# WORK INSTRUCTION
Copy the lines exactly. Begin at the first line of the data and stop after the line with "spun: cap (orange)".

# EXERCISE DATA
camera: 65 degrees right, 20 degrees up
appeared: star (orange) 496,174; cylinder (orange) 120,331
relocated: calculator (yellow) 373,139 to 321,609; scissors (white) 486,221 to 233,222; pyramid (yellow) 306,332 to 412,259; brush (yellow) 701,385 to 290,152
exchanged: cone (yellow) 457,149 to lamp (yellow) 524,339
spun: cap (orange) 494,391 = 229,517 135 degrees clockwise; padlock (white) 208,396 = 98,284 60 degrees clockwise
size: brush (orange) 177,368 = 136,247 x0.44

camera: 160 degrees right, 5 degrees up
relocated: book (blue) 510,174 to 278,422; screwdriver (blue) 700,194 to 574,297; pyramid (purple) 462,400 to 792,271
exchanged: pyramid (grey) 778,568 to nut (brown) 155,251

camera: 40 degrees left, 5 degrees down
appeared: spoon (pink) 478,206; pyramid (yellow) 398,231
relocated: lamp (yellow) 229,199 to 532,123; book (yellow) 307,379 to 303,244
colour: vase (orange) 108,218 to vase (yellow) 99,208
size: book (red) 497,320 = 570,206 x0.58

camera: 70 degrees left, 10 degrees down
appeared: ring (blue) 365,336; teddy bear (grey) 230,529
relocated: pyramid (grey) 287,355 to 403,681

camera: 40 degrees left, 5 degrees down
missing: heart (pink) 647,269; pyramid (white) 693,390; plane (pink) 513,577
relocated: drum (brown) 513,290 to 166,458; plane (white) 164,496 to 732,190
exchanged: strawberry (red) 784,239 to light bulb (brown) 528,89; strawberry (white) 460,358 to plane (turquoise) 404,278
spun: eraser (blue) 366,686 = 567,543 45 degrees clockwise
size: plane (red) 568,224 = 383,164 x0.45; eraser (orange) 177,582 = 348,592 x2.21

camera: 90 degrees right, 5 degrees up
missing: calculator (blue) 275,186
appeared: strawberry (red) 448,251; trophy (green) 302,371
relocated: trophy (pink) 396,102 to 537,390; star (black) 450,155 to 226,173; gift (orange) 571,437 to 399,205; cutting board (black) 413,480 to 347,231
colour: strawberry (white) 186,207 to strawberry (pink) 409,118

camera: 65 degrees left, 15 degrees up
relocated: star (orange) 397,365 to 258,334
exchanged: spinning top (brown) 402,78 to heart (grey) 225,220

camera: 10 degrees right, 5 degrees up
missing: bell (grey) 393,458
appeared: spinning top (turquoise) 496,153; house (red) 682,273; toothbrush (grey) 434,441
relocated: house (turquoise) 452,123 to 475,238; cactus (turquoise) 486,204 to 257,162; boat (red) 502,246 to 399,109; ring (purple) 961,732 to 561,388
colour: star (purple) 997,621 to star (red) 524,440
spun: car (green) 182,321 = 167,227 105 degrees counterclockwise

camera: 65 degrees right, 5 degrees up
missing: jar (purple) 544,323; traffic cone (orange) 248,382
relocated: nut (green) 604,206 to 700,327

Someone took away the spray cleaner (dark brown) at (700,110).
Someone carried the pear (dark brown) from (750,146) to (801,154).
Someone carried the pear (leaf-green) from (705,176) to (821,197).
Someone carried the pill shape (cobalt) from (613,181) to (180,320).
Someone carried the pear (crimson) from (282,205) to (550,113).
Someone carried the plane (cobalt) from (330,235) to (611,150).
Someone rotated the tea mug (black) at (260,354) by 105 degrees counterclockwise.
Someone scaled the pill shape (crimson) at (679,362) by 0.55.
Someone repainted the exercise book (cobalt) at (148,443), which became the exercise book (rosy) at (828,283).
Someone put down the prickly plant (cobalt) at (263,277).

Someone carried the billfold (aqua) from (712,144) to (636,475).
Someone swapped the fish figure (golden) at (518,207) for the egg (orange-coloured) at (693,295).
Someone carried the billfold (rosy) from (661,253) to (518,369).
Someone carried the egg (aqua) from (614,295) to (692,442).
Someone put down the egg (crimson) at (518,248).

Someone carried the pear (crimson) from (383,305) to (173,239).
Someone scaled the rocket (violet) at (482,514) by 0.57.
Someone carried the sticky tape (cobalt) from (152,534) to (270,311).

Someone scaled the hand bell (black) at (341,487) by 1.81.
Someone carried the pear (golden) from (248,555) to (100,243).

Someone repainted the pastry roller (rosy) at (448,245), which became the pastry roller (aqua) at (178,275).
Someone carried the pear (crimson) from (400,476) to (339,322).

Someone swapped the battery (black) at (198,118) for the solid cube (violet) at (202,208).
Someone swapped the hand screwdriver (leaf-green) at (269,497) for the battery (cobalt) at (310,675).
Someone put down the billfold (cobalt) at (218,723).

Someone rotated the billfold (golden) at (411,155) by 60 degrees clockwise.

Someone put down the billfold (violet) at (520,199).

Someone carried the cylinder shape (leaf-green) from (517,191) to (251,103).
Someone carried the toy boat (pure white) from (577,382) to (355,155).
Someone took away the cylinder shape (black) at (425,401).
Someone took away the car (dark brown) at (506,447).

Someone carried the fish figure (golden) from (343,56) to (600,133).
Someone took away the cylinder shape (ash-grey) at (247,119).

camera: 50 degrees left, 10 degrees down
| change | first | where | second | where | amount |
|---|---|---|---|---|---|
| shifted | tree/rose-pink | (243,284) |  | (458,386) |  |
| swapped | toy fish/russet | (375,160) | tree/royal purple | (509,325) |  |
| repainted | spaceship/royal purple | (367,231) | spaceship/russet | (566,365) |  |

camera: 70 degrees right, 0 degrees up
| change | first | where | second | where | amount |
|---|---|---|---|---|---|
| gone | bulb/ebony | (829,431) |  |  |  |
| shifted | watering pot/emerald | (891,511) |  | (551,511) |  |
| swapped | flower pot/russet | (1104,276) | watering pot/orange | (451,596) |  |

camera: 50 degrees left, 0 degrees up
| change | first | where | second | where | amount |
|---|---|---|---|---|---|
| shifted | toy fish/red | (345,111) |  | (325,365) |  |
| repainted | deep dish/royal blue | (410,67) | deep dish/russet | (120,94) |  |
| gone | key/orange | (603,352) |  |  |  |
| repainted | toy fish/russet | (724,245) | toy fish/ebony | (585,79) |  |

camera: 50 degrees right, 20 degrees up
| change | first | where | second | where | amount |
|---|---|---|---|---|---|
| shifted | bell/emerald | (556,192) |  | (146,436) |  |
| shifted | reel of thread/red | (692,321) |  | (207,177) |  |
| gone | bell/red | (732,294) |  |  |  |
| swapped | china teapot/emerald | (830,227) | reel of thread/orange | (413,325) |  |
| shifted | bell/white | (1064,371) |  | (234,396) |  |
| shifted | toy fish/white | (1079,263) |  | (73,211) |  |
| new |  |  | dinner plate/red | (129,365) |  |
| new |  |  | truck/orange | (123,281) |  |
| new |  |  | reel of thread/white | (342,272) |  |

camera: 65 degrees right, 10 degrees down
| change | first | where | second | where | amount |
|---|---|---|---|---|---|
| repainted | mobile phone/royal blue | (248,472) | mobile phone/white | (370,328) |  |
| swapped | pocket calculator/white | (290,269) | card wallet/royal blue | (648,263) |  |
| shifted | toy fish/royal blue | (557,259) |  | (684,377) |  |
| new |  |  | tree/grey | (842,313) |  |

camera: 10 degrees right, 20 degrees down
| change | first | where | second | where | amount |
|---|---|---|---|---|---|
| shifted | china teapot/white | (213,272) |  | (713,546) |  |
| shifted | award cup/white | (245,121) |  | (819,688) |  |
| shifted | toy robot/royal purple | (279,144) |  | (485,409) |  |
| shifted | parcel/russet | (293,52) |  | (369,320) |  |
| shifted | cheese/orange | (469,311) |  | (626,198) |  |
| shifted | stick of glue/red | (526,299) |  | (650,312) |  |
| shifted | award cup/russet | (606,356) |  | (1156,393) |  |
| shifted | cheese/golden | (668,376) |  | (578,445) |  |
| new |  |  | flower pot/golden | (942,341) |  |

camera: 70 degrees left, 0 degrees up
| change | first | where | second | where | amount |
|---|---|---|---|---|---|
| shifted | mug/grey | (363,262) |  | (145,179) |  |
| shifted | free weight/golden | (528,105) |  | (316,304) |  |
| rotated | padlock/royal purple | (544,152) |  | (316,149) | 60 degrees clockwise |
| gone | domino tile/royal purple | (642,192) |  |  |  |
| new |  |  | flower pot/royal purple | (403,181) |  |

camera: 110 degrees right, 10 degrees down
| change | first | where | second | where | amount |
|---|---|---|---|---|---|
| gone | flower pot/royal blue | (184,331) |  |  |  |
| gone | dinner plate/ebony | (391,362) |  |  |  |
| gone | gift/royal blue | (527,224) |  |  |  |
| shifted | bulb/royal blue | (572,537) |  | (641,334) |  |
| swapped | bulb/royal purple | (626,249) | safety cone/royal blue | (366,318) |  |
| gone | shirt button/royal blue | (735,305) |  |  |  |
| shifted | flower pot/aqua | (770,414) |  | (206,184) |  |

# RESULT OF THE EXERCISE
camera: 65 degrees right, 20 degrees up
appeared: star (orange) 496,174; cylinder (orange) 120,331
relocated: calculator (yellow) 373,139 to 321,609; scissors (white) 486,221 to 233,222; pyramid (yellow) 306,332 to 412,259; brush (yellow) 701,385 to 290,152
exchanged: cone (yellow) 457,149 to lamp (yellow) 524,339
spun: cap (orange) 494,391 = 229,517 135 degrees clockwise; padlock (white) 208,396 = 98,284 60 degrees clockwise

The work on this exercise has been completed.